RECORDS FOR THE TASK
===

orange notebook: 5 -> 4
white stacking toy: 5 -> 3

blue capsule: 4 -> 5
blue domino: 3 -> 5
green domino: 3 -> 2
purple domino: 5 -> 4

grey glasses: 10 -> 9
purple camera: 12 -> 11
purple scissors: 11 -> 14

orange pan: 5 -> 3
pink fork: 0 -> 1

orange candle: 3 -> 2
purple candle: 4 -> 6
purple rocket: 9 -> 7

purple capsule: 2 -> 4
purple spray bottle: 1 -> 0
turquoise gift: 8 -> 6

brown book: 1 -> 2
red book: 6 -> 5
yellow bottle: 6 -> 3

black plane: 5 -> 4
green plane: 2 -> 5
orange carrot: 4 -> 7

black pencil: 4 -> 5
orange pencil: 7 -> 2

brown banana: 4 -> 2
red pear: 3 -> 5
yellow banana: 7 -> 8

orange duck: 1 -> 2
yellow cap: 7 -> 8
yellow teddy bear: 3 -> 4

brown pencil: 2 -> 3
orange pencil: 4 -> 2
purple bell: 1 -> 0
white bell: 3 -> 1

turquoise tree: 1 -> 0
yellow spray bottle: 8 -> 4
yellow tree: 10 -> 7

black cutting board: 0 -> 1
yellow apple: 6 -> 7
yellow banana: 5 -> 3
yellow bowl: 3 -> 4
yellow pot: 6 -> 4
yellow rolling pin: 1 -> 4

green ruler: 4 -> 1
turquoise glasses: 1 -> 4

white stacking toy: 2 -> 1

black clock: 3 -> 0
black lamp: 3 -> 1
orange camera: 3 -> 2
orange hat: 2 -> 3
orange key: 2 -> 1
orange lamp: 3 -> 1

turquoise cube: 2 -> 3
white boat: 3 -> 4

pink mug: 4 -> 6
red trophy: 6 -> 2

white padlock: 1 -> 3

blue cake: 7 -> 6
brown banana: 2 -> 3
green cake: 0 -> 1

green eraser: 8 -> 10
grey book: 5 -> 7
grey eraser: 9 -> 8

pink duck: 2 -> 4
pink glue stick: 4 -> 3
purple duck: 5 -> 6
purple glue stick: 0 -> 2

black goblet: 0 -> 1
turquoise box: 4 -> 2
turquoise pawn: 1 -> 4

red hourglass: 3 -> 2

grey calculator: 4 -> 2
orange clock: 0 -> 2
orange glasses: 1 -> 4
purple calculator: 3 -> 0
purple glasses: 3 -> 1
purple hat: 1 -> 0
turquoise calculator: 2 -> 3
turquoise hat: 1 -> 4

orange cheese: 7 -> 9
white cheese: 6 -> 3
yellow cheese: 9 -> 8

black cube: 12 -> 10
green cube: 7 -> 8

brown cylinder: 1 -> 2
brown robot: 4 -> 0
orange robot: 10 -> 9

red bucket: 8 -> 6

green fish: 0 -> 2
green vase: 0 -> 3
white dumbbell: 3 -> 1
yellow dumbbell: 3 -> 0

===

WHAT THE EXERCISE ASKS
Give the listing above again in full, exactly as written.

SOLUTION TO THE EXERCISE
orange notebook: 5 -> 4
white stacking toy: 5 -> 3

blue capsule: 4 -> 5
blue domino: 3 -> 5
green domino: 3 -> 2
purple domino: 5 -> 4

grey glasses: 10 -> 9
purple camera: 12 -> 11
purple scissors: 11 -> 14

orange pan: 5 -> 3
pink fork: 0 -> 1

orange candle: 3 -> 2
purple candle: 4 -> 6
purple rocket: 9 -> 7

purple capsule: 2 -> 4
purple spray bottle: 1 -> 0
turquoise gift: 8 -> 6

brown book: 1 -> 2
red book: 6 -> 5
yellow bottle: 6 -> 3

black plane: 5 -> 4
green plane: 2 -> 5
orange carrot: 4 -> 7

black pencil: 4 -> 5
orange pencil: 7 -> 2

brown banana: 4 -> 2
red pear: 3 -> 5
yellow banana: 7 -> 8

orange duck: 1 -> 2
yellow cap: 7 -> 8
yellow teddy bear: 3 -> 4

brown pencil: 2 -> 3
orange pencil: 4 -> 2
purple bell: 1 -> 0
white bell: 3 -> 1

turquoise tree: 1 -> 0
yellow spray bottle: 8 -> 4
yellow tree: 10 -> 7

black cutting board: 0 -> 1
yellow apple: 6 -> 7
yellow banana: 5 -> 3
yellow bowl: 3 -> 4
yellow pot: 6 -> 4
yellow rolling pin: 1 -> 4

green ruler: 4 -> 1
turquoise glasses: 1 -> 4

white stacking toy: 2 -> 1

black clock: 3 -> 0
black lamp: 3 -> 1
orange camera: 3 -> 2
orange hat: 2 -> 3
orange key: 2 -> 1
orange lamp: 3 -> 1

turquoise cube: 2 -> 3
white boat: 3 -> 4

pink mug: 4 -> 6
red trophy: 6 -> 2

white padlock: 1 -> 3

blue cake: 7 -> 6
brown banana: 2 -> 3
green cake: 0 -> 1

green eraser: 8 -> 10
grey book: 5 -> 7
grey eraser: 9 -> 8

pink duck: 2 -> 4
pink glue stick: 4 -> 3
purple duck: 5 -> 6
purple glue stick: 0 -> 2

black goblet: 0 -> 1
turquoise box: 4 -> 2
turquoise pawn: 1 -> 4

red hourglass: 3 -> 2

grey calculator: 4 -> 2
orange clock: 0 -> 2
orange glasses: 1 -> 4
purple calculator: 3 -> 0
purple glasses: 3 -> 1
purple hat: 1 -> 0
turquoise calculator: 2 -> 3
turquoise hat: 1 -> 4

orange cheese: 7 -> 9
white cheese: 6 -> 3
yellow cheese: 9 -> 8

black cube: 12 -> 10
green cube: 7 -> 8

brown cylinder: 1 -> 2
brown robot: 4 -> 0
orange robot: 10 -> 9

red bucket: 8 -> 6

green fish: 0 -> 2
green vase: 0 -> 3
white dumbbell: 3 -> 1
yellow dumbbell: 3 -> 0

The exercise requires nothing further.